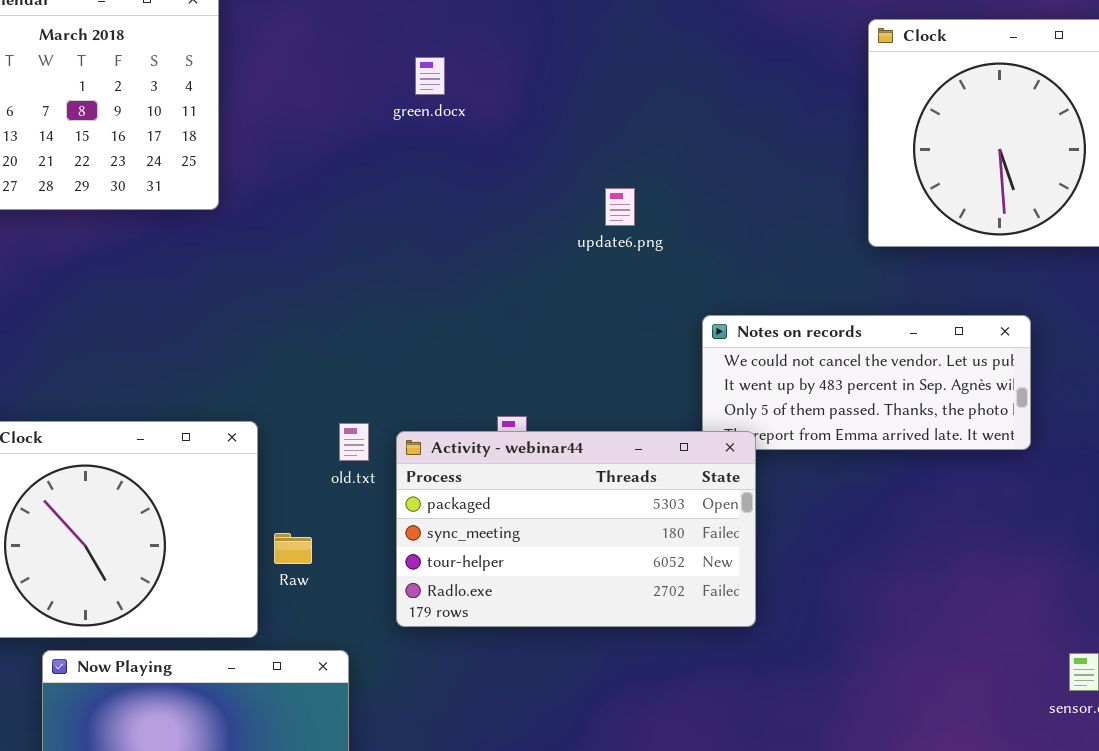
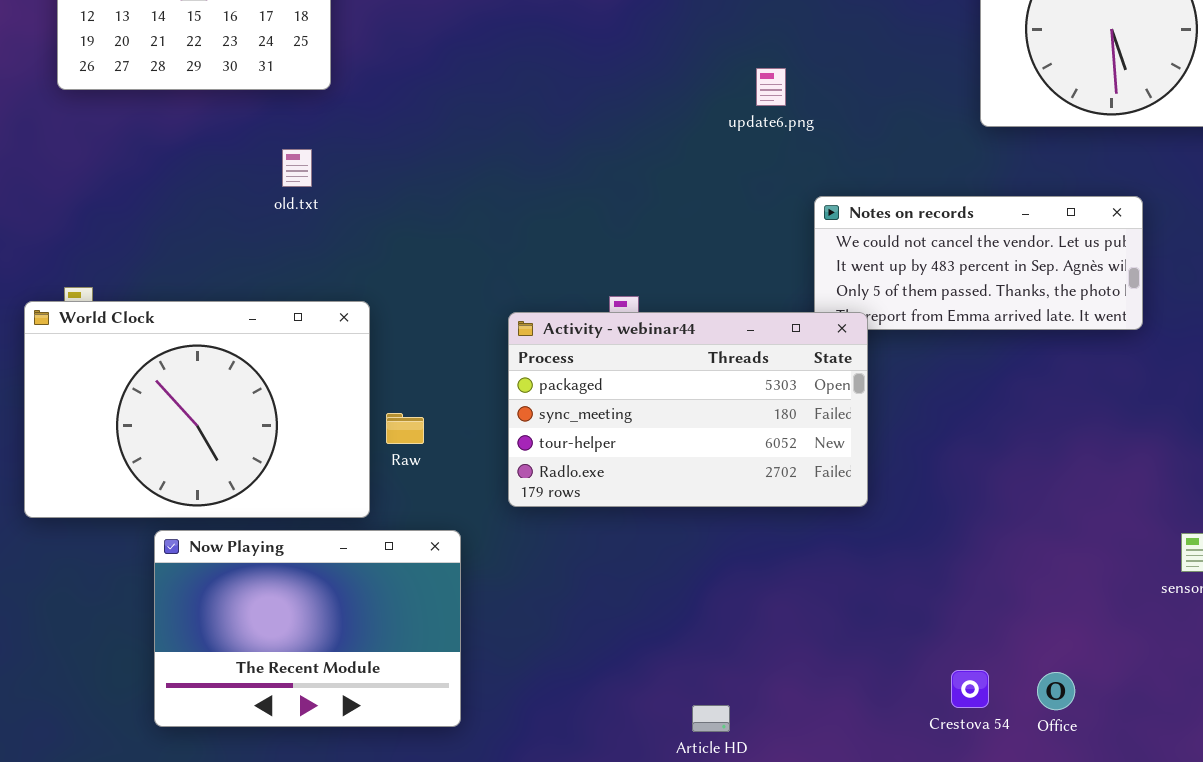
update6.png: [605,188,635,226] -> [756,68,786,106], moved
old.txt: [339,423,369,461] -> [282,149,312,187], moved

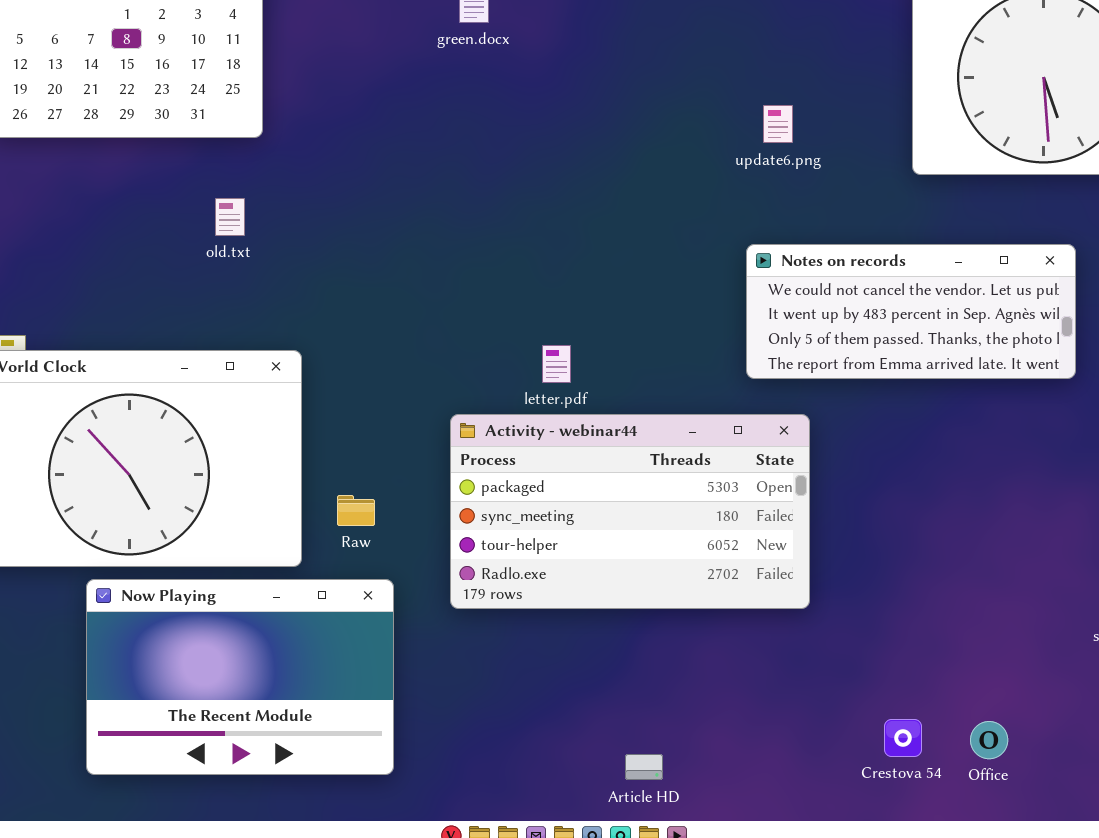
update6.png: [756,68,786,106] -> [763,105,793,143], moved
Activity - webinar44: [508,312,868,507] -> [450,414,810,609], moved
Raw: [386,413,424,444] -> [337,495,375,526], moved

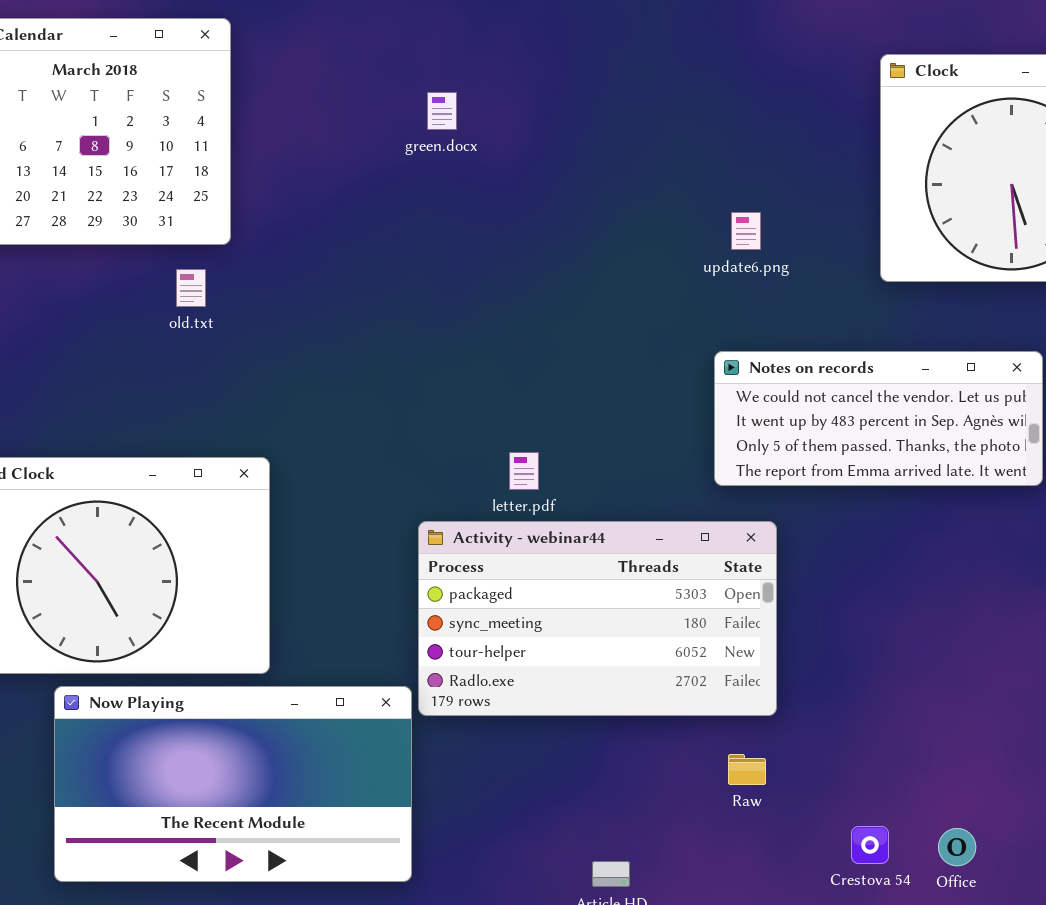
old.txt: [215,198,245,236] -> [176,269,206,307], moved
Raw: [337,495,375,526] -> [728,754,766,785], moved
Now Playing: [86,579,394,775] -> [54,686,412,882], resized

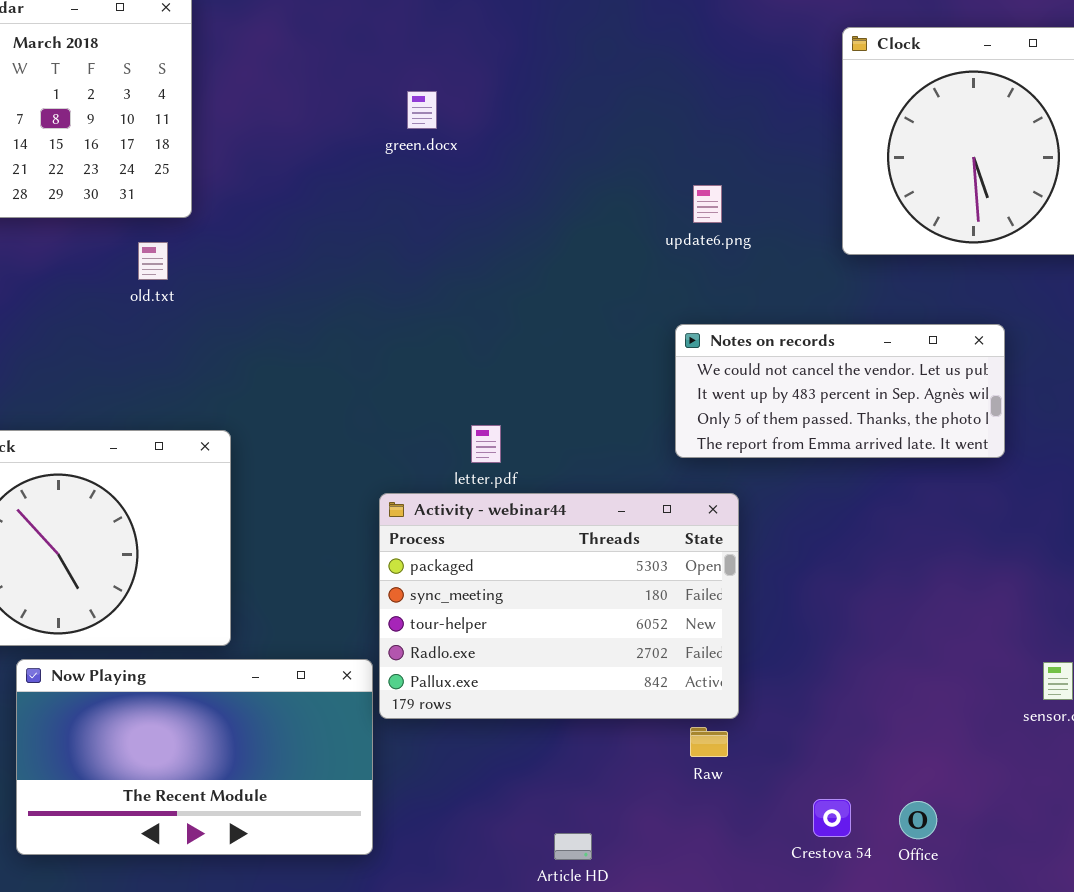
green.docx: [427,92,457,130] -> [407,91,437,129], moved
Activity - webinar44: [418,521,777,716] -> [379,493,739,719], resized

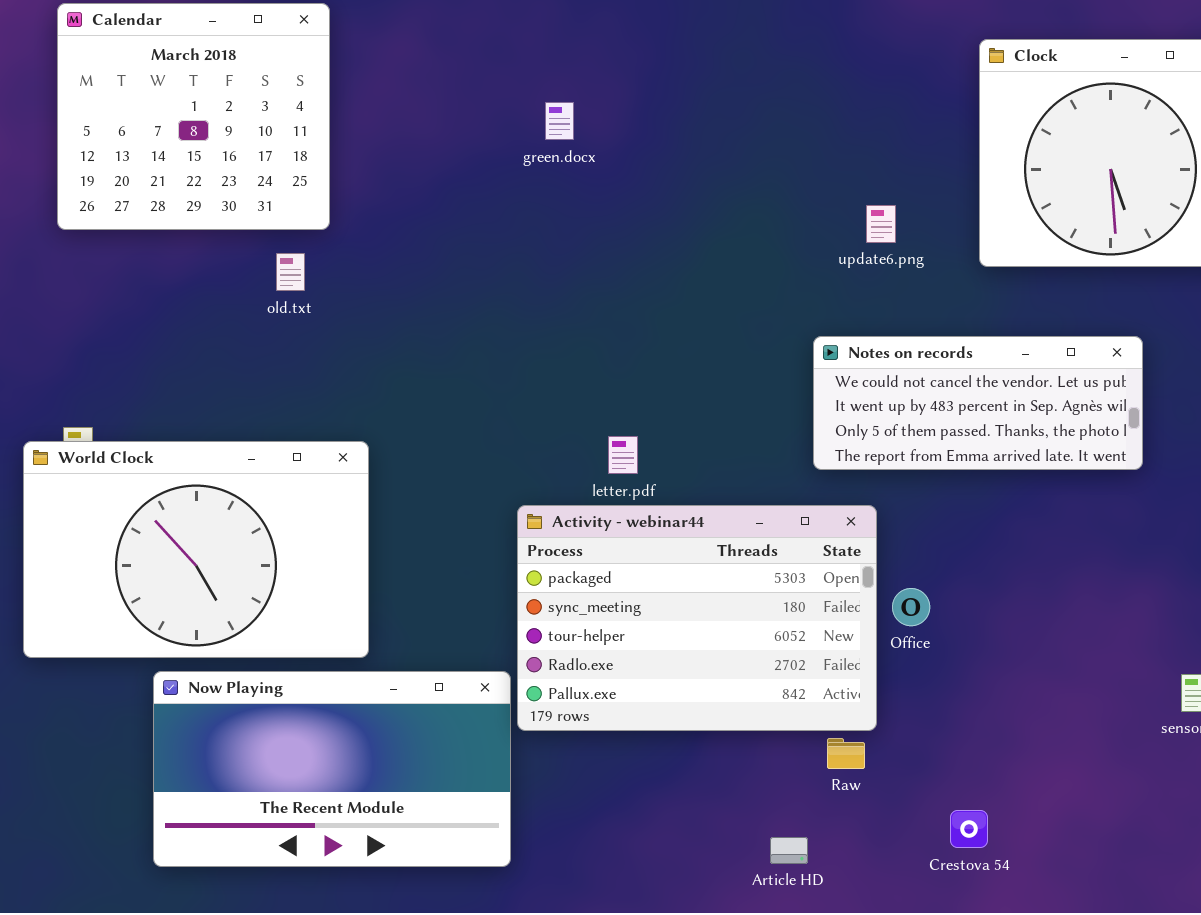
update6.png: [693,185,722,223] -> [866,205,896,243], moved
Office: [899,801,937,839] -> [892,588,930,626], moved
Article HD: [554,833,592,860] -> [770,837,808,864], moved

***

## Assigned task
Write the records out once more, exactly as they appear, with no pictures.

## Answer section
update6.png: [605,188,635,226] -> [756,68,786,106], moved
old.txt: [339,423,369,461] -> [282,149,312,187], moved

update6.png: [756,68,786,106] -> [763,105,793,143], moved
Activity - webinar44: [508,312,868,507] -> [450,414,810,609], moved
Raw: [386,413,424,444] -> [337,495,375,526], moved

old.txt: [215,198,245,236] -> [176,269,206,307], moved
Raw: [337,495,375,526] -> [728,754,766,785], moved
Now Playing: [86,579,394,775] -> [54,686,412,882], resized

green.docx: [427,92,457,130] -> [407,91,437,129], moved
Activity - webinar44: [418,521,777,716] -> [379,493,739,719], resized

update6.png: [693,185,722,223] -> [866,205,896,243], moved
Office: [899,801,937,839] -> [892,588,930,626], moved
Article HD: [554,833,592,860] -> [770,837,808,864], moved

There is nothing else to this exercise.